**TASK DESCRIPTION:** From the line containing "The brown cup" down to the final entry below, restate each line word for word.

(GIVEN ENTRIES Opens)

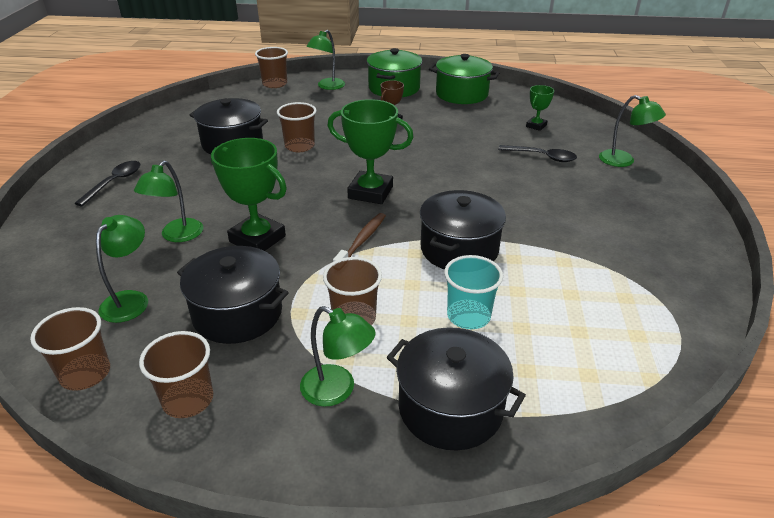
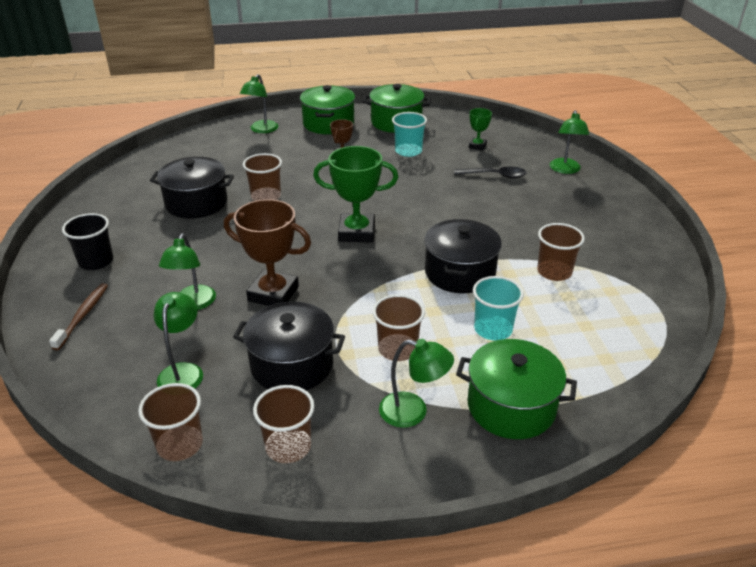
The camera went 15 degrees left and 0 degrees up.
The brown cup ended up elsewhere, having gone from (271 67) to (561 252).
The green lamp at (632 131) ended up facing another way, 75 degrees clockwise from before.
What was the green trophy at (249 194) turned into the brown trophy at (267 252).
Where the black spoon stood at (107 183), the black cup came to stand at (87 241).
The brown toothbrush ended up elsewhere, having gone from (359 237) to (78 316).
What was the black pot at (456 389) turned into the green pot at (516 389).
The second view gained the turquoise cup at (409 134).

(GIVEN ENTRIES Closes)

**EXERCISE OUTPUT:**
The brown cup ended up elsewhere, having gone from (271 67) to (561 252).
The green lamp at (632 131) ended up facing another way, 75 degrees clockwise from before.
What was the green trophy at (249 194) turned into the brown trophy at (267 252).
Where the black spoon stood at (107 183), the black cup came to stand at (87 241).
The brown toothbrush ended up elsewhere, having gone from (359 237) to (78 316).
What was the black pot at (456 389) turned into the green pot at (516 389).
The second view gained the turquoise cup at (409 134).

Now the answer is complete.